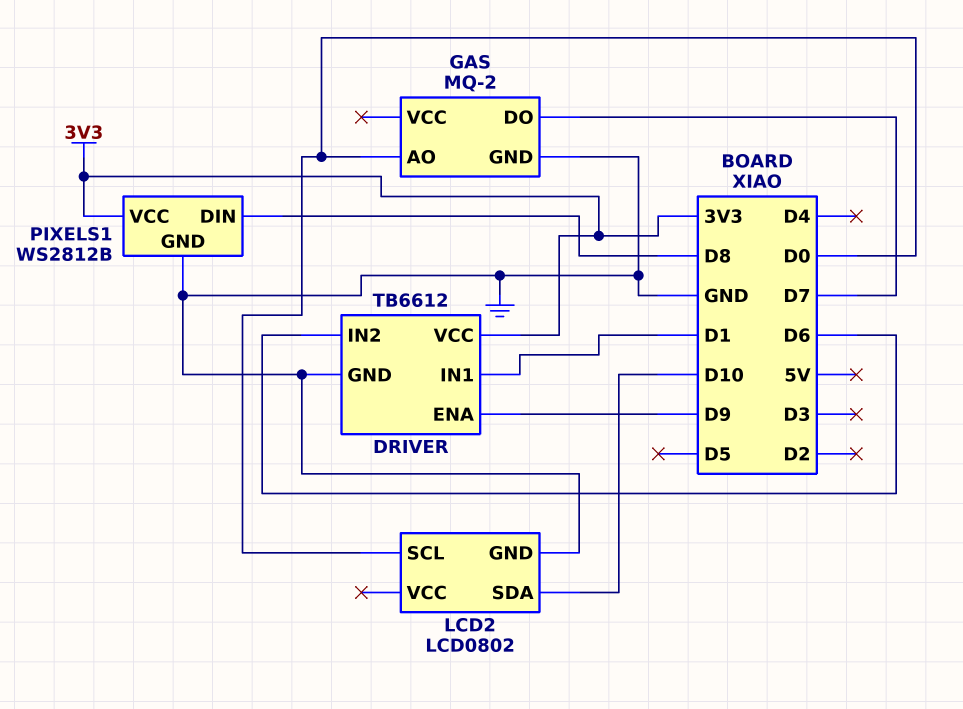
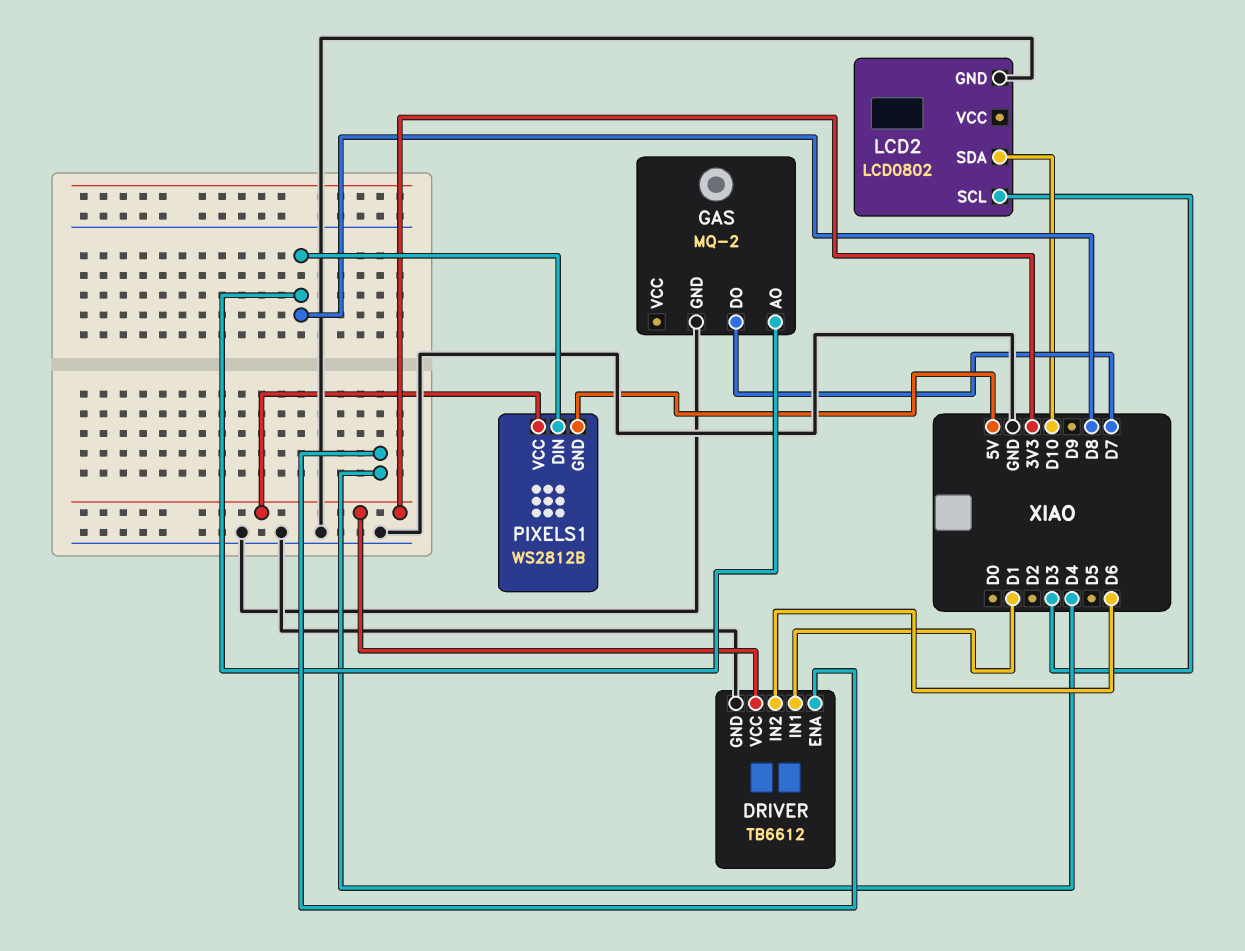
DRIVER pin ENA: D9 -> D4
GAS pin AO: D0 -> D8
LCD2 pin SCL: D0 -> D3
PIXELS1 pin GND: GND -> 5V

━━━━━━━━━━

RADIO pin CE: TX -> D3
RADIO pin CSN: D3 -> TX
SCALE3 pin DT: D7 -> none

━━━━━━━━━━

◆ Exercise aim ◆
Write out exactly the lines above from the line with "GAS pin AO: D0 -> D8" through the line with "PIXELS1 pin GND: GND -> 5V", both of them included, and leave out all other lines.

◆ Result of the exercise ◆
GAS pin AO: D0 -> D8
LCD2 pin SCL: D0 -> D3
PIXELS1 pin GND: GND -> 5V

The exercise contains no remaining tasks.